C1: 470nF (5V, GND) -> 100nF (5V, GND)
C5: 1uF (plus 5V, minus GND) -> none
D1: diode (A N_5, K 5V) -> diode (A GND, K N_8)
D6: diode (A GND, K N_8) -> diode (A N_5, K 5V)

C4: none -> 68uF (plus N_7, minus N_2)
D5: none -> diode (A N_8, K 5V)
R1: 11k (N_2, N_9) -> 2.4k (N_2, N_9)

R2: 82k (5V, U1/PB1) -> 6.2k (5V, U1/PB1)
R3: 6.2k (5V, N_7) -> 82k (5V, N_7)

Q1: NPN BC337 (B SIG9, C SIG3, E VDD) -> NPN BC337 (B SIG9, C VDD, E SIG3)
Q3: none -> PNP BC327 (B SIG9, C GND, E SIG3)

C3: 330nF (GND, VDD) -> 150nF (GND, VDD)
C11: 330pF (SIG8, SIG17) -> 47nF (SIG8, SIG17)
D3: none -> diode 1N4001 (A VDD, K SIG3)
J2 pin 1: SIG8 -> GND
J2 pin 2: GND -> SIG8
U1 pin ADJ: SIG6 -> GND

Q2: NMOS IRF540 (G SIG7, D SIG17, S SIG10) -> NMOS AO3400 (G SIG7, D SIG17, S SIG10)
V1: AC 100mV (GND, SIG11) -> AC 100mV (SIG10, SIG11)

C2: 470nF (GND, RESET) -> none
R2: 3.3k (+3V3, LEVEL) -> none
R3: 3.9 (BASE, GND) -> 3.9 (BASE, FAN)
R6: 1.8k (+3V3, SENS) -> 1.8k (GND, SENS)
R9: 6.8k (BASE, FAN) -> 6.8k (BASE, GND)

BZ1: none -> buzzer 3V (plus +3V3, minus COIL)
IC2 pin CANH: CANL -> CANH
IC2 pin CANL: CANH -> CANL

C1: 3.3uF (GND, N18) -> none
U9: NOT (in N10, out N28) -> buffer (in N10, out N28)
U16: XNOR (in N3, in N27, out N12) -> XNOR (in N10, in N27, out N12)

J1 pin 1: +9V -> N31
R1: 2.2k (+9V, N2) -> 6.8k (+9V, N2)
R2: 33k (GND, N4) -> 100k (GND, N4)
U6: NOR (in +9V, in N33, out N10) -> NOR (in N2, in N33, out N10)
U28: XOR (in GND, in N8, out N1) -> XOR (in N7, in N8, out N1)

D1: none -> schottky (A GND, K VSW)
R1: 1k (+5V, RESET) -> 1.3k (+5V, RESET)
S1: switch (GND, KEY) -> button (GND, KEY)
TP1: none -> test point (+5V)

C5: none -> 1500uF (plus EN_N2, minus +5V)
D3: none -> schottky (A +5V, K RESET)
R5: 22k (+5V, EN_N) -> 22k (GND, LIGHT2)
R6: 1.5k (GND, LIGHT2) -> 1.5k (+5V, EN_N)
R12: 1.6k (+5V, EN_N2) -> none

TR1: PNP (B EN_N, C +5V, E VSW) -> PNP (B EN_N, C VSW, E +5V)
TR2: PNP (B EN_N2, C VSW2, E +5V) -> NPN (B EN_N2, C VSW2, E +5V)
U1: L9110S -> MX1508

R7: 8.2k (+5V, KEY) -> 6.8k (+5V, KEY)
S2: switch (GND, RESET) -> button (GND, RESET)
====
Task requirements:
Return each line exactly, beginning at the start of the material above and ending at the line that includes "R7: 8.2k (+5V, KEY) -> 6.8k (+5V, KEY)", with both of those kept.

Answer to this problem:
C1: 470nF (5V, GND) -> 100nF (5V, GND)
C5: 1uF (plus 5V, minus GND) -> none
D1: diode (A N_5, K 5V) -> diode (A GND, K N_8)
D6: diode (A GND, K N_8) -> diode (A N_5, K 5V)

C4: none -> 68uF (plus N_7, minus N_2)
D5: none -> diode (A N_8, K 5V)
R1: 11k (N_2, N_9) -> 2.4k (N_2, N_9)

R2: 82k (5V, U1/PB1) -> 6.2k (5V, U1/PB1)
R3: 6.2k (5V, N_7) -> 82k (5V, N_7)

Q1: NPN BC337 (B SIG9, C SIG3, E VDD) -> NPN BC337 (B SIG9, C VDD, E SIG3)
Q3: none -> PNP BC327 (B SIG9, C GND, E SIG3)

C3: 330nF (GND, VDD) -> 150nF (GND, VDD)
C11: 330pF (SIG8, SIG17) -> 47nF (SIG8, SIG17)
D3: none -> diode 1N4001 (A VDD, K SIG3)
J2 pin 1: SIG8 -> GND
J2 pin 2: GND -> SIG8
U1 pin ADJ: SIG6 -> GND

Q2: NMOS IRF540 (G SIG7, D SIG17, S SIG10) -> NMOS AO3400 (G SIG7, D SIG17, S SIG10)
V1: AC 100mV (GND, SIG11) -> AC 100mV (SIG10, SIG11)

C2: 470nF (GND, RESET) -> none
R2: 3.3k (+3V3, LEVEL) -> none
R3: 3.9 (BASE, GND) -> 3.9 (BASE, FAN)
R6: 1.8k (+3V3, SENS) -> 1.8k (GND, SENS)
R9: 6.8k (BASE, FAN) -> 6.8k (BASE, GND)

BZ1: none -> buzzer 3V (plus +3V3, minus COIL)
IC2 pin CANH: CANL -> CANH
IC2 pin CANL: CANH -> CANL

C1: 3.3uF (GND, N18) -> none
U9: NOT (in N10, out N28) -> buffer (in N10, out N28)
U16: XNOR (in N3, in N27, out N12) -> XNOR (in N10, in N27, out N12)

J1 pin 1: +9V -> N31
R1: 2.2k (+9V, N2) -> 6.8k (+9V, N2)
R2: 33k (GND, N4) -> 100k (GND, N4)
U6: NOR (in +9V, in N33, out N10) -> NOR (in N2, in N33, out N10)
U28: XOR (in GND, in N8, out N1) -> XOR (in N7, in N8, out N1)

D1: none -> schottky (A GND, K VSW)
R1: 1k (+5V, RESET) -> 1.3k (+5V, RESET)
S1: switch (GND, KEY) -> button (GND, KEY)
TP1: none -> test point (+5V)

C5: none -> 1500uF (plus EN_N2, minus +5V)
D3: none -> schottky (A +5V, K RESET)
R5: 22k (+5V, EN_N) -> 22k (GND, LIGHT2)
R6: 1.5k (GND, LIGHT2) -> 1.5k (+5V, EN_N)
R12: 1.6k (+5V, EN_N2) -> none

TR1: PNP (B EN_N, C +5V, E VSW) -> PNP (B EN_N, C VSW, E +5V)
TR2: PNP (B EN_N2, C VSW2, E +5V) -> NPN (B EN_N2, C VSW2, E +5V)
U1: L9110S -> MX1508

R7: 8.2k (+5V, KEY) -> 6.8k (+5V, KEY)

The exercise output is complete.